■ **WHAT IS EXPECTED**
Copy nothing but the text: reproduce each line of the listing exactly and leave the pictures out.

====================

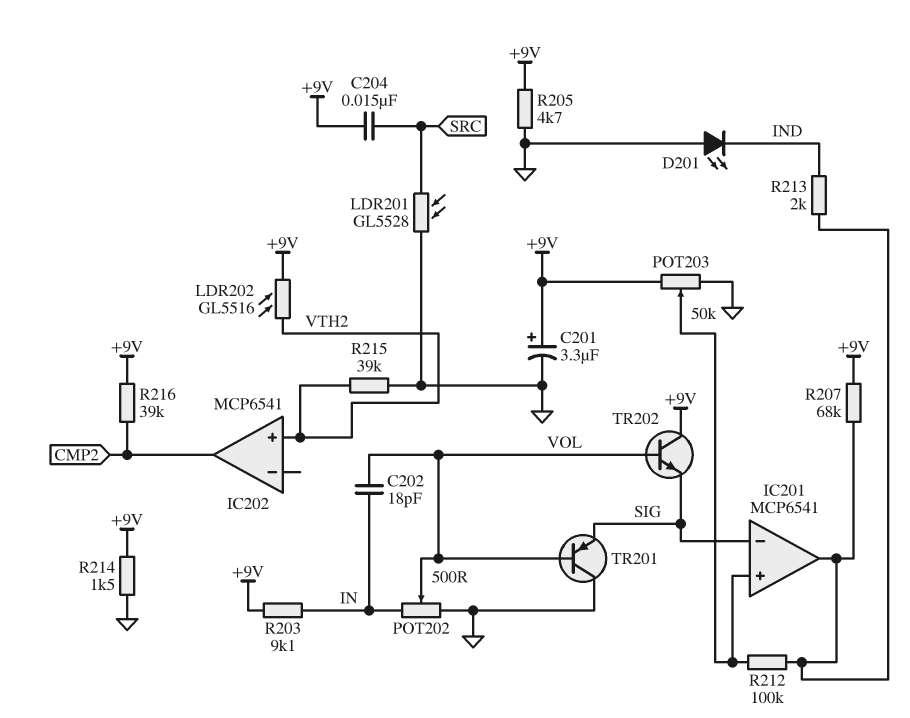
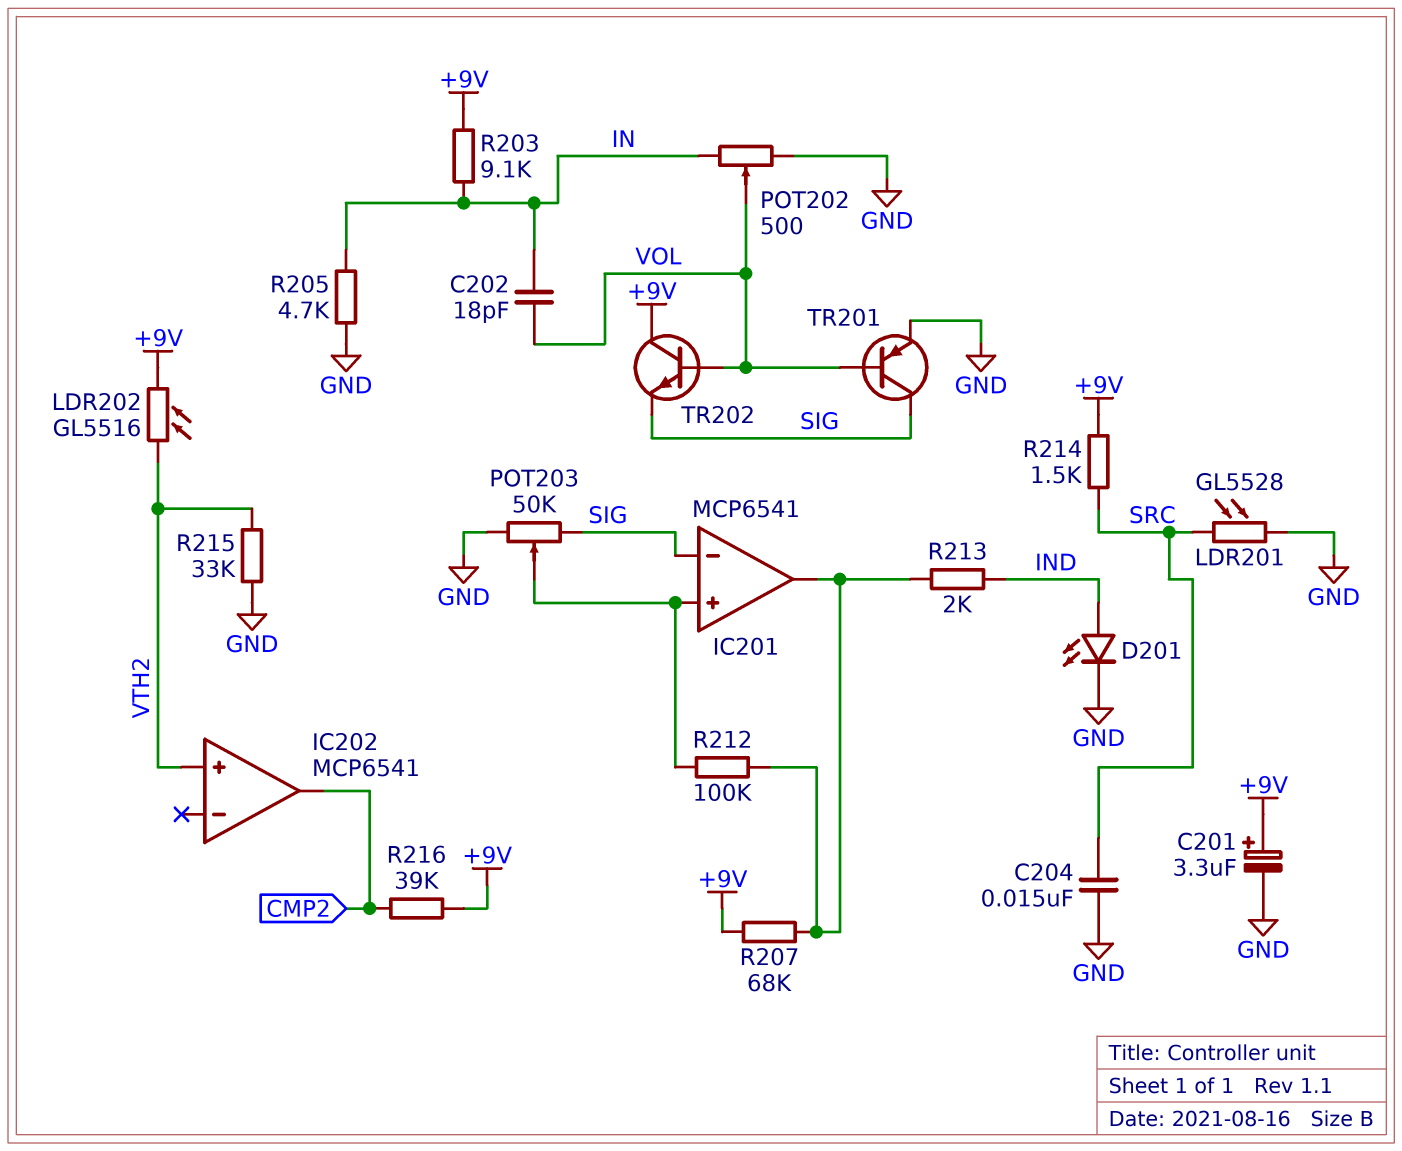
C204: 15nF (+9V, SRC) -> 15nF (GND, SRC)
D201: LED (A GND, K IND) -> LED (A IND, K GND)
POT203: 50k (+9V, GND, wiper IC201/in+) -> 50k (GND, SIG, wiper IC201/in+)
R205: 4.7k (+9V, GND) -> 4.7k (GND, IN)
R214: 1.5k (+9V, GND) -> 1.5k (+9V, SRC)
R215: 39k (GND, VTH2) -> 33k (GND, VTH2)
TR201: PNP (B VOL, C GND, E SIG) -> PNP (B VOL, C SIG, E GND)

====================

■ **EXPECTED ANSWER**
C204: 15nF (+9V, SRC) -> 15nF (GND, SRC)
D201: LED (A GND, K IND) -> LED (A IND, K GND)
POT203: 50k (+9V, GND, wiper IC201/in+) -> 50k (GND, SIG, wiper IC201/in+)
R205: 4.7k (+9V, GND) -> 4.7k (GND, IN)
R214: 1.5k (+9V, GND) -> 1.5k (+9V, SRC)
R215: 39k (GND, VTH2) -> 33k (GND, VTH2)
TR201: PNP (B VOL, C GND, E SIG) -> PNP (B VOL, C SIG, E GND)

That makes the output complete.